BEGIN

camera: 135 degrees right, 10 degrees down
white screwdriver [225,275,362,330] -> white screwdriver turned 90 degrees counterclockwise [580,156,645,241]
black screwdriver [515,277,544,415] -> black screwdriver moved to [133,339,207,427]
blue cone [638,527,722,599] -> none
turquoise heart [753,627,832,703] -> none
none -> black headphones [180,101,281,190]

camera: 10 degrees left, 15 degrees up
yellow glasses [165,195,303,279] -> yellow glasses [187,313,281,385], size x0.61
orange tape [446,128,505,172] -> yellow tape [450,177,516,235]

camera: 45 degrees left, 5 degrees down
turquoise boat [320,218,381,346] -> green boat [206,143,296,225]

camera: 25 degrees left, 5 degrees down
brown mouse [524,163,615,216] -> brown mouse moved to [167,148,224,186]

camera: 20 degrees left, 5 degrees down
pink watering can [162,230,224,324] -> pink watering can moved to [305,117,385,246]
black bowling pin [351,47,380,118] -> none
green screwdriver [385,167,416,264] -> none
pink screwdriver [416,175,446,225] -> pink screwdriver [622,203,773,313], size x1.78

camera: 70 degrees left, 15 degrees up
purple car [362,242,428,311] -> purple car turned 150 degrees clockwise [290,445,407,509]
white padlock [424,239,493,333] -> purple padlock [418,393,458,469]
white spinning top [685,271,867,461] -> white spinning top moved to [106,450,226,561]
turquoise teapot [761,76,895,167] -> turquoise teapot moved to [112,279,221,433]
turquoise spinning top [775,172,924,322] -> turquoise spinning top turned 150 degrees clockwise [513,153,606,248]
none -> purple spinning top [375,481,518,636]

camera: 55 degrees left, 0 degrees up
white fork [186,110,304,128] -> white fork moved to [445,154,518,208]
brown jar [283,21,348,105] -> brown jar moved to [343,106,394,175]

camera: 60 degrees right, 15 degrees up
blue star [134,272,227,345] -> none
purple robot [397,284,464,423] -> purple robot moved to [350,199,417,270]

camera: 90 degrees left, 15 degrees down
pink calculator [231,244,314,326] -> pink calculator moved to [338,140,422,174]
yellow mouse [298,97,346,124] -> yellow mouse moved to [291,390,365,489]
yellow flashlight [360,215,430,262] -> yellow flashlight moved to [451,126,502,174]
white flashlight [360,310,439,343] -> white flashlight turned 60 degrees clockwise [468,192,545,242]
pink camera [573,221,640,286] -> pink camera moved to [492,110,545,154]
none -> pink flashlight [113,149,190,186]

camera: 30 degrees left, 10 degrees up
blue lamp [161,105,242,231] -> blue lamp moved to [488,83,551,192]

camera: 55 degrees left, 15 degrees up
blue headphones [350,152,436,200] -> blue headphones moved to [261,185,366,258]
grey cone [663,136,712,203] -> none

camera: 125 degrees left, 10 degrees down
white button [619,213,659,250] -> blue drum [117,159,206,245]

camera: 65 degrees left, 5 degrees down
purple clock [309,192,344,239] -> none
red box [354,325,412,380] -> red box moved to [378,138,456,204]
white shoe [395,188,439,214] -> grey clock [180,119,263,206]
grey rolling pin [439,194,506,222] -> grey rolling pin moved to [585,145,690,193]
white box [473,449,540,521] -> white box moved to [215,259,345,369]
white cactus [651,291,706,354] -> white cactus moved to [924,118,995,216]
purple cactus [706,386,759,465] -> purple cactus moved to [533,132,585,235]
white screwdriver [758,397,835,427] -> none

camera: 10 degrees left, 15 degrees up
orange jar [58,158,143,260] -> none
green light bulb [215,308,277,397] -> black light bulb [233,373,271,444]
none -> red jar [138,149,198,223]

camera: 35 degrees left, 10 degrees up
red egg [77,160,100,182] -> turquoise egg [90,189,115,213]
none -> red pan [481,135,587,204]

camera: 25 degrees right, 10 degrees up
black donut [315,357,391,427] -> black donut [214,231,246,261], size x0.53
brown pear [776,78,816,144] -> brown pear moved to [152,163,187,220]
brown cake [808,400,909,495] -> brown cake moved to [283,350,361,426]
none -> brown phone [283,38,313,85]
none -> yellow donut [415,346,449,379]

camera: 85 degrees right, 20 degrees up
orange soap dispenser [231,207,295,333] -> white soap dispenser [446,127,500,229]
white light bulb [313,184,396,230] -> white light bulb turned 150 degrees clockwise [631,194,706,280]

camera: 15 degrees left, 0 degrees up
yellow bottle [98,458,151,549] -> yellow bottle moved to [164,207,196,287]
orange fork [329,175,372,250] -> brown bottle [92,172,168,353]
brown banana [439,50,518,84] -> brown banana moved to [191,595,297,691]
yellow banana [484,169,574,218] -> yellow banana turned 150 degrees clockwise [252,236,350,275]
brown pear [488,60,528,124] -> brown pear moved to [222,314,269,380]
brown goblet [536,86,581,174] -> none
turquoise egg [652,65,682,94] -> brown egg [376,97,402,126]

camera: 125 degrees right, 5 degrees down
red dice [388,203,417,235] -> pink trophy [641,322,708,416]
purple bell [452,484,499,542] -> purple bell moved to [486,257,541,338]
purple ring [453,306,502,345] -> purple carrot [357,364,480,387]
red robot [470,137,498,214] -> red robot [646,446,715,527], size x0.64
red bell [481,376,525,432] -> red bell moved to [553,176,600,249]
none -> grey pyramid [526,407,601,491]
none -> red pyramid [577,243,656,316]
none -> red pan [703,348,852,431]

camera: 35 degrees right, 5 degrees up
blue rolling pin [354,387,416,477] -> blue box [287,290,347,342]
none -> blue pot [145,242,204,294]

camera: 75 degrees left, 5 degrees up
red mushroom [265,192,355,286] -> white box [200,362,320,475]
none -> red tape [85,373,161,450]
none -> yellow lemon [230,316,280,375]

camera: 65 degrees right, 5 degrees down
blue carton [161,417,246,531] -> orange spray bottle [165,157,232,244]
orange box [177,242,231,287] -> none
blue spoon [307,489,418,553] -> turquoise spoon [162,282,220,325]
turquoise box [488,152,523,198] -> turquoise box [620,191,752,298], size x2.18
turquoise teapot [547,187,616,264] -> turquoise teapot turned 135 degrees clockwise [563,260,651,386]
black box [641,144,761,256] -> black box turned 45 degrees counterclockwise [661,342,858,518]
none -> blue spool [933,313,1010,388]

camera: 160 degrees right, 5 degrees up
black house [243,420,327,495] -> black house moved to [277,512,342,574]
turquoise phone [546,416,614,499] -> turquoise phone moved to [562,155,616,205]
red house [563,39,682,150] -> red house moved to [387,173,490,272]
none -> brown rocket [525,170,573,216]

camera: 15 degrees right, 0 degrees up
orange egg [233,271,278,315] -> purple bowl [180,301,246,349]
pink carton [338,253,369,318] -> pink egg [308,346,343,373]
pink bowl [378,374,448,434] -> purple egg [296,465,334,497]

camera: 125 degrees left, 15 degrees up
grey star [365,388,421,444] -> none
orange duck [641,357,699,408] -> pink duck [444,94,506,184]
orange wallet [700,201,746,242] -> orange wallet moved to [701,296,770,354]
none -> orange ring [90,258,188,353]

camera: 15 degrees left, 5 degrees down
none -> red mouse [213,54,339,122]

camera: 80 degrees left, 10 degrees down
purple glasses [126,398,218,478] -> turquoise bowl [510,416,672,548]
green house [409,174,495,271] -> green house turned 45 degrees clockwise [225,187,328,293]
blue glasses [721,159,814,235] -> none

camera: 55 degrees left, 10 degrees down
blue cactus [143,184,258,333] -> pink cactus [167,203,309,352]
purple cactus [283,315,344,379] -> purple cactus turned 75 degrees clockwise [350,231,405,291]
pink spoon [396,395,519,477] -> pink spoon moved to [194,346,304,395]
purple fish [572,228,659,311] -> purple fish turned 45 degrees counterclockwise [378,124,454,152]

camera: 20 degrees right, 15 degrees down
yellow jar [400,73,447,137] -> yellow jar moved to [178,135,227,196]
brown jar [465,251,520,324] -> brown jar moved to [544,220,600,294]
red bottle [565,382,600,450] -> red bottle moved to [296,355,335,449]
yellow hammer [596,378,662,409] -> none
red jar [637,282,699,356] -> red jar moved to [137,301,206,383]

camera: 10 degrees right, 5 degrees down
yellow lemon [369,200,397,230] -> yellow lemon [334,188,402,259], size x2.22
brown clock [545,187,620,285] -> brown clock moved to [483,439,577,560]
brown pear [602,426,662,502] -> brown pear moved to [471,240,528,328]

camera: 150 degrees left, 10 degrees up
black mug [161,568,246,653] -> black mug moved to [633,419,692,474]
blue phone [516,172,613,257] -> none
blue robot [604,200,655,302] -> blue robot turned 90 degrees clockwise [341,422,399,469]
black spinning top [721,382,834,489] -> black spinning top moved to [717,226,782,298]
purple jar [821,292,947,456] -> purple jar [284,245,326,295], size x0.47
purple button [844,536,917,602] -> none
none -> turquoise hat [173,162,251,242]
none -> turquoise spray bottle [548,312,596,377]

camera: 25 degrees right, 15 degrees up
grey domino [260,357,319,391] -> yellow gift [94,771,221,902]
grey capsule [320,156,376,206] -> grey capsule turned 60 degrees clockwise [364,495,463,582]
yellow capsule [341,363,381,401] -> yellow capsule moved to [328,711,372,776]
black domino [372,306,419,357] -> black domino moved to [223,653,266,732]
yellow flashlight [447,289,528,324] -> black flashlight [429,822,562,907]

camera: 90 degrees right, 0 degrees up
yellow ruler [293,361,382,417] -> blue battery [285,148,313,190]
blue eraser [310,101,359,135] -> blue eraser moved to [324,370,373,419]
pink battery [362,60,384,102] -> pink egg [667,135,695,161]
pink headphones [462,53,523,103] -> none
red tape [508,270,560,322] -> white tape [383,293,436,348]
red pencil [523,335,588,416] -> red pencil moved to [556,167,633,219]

END

**To do:** Quote the listing above, but only from the line that shows "orange soap dispenser" through the line that shows "yellow banana [484,169,574,218]".

**Answer box:**
orange soap dispenser [231,207,295,333] -> white soap dispenser [446,127,500,229]
white light bulb [313,184,396,230] -> white light bulb turned 150 degrees clockwise [631,194,706,280]

camera: 15 degrees left, 0 degrees up
yellow bottle [98,458,151,549] -> yellow bottle moved to [164,207,196,287]
orange fork [329,175,372,250] -> brown bottle [92,172,168,353]
brown banana [439,50,518,84] -> brown banana moved to [191,595,297,691]
yellow banana [484,169,574,218] -> yellow banana turned 150 degrees clockwise [252,236,350,275]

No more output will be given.